# [La richiesta]
Ricopia senza alcuna modifica le righe che vanno dall'inizio dell'elenco fino a quella che contiene "dune [1252, 1025]", comprese entrambe le estremità.
---- Elenco
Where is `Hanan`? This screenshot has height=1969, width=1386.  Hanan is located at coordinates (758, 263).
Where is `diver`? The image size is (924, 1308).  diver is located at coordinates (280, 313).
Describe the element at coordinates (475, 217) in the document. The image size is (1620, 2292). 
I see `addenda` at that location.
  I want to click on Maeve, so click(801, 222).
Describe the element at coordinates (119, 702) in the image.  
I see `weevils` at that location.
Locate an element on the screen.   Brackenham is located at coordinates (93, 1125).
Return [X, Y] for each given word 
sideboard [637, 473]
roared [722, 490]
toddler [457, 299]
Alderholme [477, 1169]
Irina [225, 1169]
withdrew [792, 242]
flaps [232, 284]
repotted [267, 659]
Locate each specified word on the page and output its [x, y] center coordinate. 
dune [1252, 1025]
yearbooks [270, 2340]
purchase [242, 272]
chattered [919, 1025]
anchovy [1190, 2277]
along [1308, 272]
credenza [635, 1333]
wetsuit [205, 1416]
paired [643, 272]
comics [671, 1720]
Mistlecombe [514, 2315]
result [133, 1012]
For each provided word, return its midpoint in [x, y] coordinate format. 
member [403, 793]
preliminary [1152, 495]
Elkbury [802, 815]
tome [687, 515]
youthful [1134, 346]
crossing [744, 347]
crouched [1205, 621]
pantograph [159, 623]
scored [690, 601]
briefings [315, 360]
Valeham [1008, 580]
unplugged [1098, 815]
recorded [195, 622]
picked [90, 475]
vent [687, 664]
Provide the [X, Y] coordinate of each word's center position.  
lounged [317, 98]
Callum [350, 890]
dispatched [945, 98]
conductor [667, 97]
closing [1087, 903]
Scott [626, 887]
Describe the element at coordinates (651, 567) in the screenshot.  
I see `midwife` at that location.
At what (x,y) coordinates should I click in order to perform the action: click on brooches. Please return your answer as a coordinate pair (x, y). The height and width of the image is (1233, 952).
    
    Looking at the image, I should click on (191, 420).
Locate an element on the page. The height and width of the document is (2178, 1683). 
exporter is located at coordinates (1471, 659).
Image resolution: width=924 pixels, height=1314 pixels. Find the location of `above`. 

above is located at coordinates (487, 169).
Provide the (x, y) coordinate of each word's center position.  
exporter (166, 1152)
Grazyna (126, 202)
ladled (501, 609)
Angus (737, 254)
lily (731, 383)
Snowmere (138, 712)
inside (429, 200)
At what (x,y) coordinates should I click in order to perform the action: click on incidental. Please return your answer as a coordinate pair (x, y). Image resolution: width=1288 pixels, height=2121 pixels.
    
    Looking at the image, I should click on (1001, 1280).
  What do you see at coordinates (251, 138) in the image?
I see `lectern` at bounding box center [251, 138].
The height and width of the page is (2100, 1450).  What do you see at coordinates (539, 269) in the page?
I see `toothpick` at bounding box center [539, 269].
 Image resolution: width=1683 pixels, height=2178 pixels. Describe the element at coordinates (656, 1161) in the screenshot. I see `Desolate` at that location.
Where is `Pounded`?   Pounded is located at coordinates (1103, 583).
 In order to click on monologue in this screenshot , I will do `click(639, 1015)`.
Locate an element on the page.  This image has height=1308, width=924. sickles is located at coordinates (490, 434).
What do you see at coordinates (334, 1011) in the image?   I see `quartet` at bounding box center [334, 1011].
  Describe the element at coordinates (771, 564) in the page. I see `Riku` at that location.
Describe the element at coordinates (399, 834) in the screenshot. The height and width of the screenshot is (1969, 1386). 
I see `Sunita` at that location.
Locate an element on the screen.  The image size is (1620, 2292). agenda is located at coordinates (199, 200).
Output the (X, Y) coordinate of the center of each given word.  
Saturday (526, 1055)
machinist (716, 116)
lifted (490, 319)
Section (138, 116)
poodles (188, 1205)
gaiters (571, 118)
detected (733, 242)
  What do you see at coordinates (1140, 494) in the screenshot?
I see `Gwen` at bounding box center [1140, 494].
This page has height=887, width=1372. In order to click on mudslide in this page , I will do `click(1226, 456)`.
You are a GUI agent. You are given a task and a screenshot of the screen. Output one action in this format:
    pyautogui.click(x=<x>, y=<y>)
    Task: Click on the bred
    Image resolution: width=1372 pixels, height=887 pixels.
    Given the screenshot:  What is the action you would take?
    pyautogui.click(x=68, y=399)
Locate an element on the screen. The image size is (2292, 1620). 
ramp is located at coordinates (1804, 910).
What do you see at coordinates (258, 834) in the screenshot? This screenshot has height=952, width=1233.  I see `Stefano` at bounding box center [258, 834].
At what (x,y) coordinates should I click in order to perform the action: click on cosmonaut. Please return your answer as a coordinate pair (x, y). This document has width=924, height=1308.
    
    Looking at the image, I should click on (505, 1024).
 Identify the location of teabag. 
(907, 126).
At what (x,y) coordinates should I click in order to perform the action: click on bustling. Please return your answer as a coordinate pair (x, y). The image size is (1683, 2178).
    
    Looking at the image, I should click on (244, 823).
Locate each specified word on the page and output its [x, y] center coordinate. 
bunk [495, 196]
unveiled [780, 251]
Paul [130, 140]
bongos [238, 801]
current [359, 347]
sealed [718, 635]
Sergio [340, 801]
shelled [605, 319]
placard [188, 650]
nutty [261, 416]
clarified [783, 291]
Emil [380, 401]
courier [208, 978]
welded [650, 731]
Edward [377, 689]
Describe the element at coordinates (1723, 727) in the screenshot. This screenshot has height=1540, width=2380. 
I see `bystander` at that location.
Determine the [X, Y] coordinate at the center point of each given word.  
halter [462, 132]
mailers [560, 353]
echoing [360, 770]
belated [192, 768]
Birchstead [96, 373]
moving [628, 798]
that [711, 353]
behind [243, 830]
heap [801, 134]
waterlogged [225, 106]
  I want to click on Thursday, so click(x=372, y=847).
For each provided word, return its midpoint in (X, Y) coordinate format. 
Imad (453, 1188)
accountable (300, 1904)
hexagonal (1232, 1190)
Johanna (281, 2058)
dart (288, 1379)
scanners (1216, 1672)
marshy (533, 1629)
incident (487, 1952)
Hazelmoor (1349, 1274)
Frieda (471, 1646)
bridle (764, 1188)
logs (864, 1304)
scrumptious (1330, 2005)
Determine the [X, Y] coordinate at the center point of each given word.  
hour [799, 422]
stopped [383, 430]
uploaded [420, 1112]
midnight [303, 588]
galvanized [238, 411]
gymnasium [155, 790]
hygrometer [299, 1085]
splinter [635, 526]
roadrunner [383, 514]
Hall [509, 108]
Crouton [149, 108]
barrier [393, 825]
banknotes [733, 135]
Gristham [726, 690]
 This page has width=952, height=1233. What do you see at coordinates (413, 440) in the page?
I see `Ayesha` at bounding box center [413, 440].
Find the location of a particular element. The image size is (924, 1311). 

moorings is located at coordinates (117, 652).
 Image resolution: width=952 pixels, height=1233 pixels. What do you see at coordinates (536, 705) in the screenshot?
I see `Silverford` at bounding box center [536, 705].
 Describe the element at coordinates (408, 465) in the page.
--------
# [Soluzione del problema]
Where is `Hanan`? This screenshot has height=1969, width=1386.  Hanan is located at coordinates (758, 263).
Where is `diver`? The image size is (924, 1308).  diver is located at coordinates (280, 313).
Describe the element at coordinates (475, 217) in the document. The image size is (1620, 2292). 
I see `addenda` at that location.
  I want to click on Maeve, so click(801, 222).
Describe the element at coordinates (119, 702) in the image.  
I see `weevils` at that location.
Locate an element on the screen.   Brackenham is located at coordinates (93, 1125).
Return [X, Y] for each given word 
sideboard [637, 473]
roared [722, 490]
toddler [457, 299]
Alderholme [477, 1169]
Irina [225, 1169]
withdrew [792, 242]
flaps [232, 284]
repotted [267, 659]
Locate each specified word on the page and output its [x, y] center coordinate. 
dune [1252, 1025]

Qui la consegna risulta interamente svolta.